In the data below, present the stretch from the line containing "PGN: 1:06 -> 8:06" through the line containing "RBJ: 1:16 -> 3:06" as a numbered list, skipping blank lines and leaving out the pictures.

- EXERCISE INPUT

=-=-=

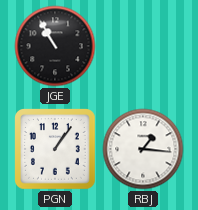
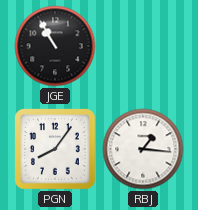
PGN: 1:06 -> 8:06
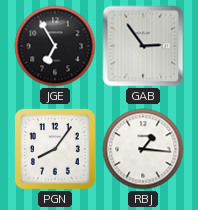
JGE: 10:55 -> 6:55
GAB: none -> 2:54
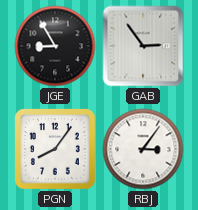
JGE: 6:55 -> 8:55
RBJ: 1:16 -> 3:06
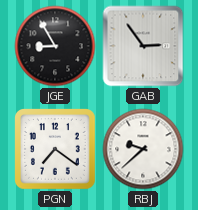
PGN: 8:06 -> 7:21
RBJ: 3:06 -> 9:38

=-=-=

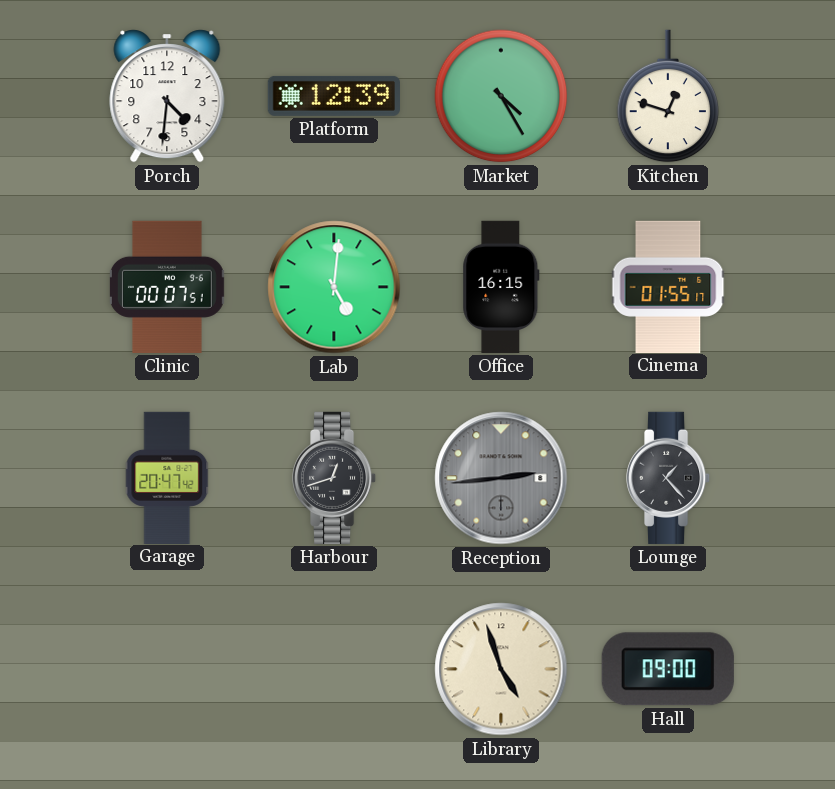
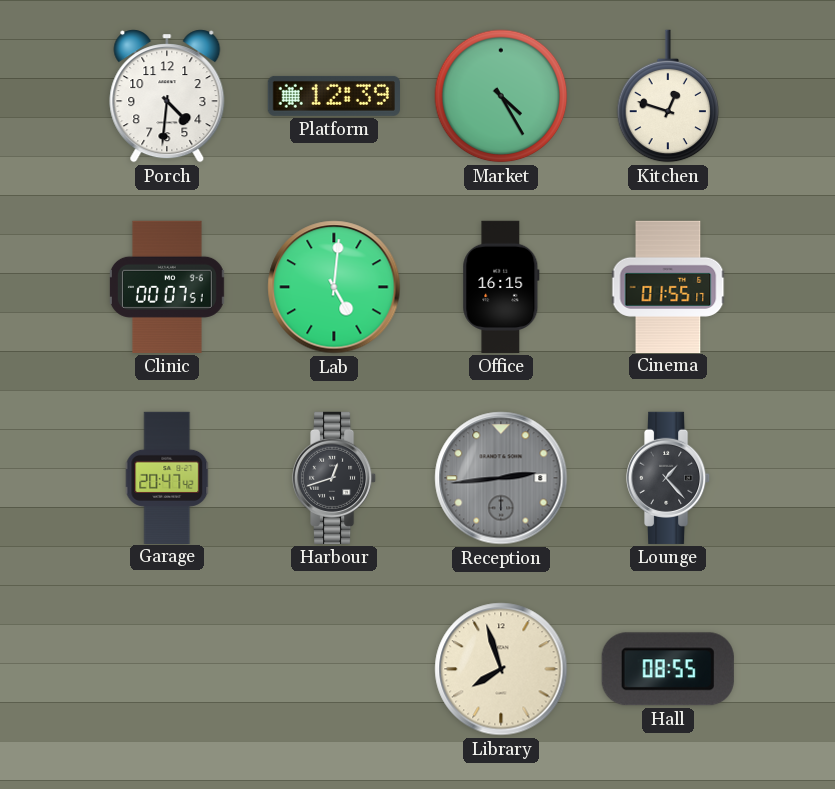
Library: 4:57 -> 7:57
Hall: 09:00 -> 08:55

=-=-=

- THE ANSWER
1. PGN: 1:06 -> 8:06
2. JGE: 10:55 -> 6:55
3. GAB: none -> 2:54
4. JGE: 6:55 -> 8:55
5. RBJ: 1:16 -> 3:06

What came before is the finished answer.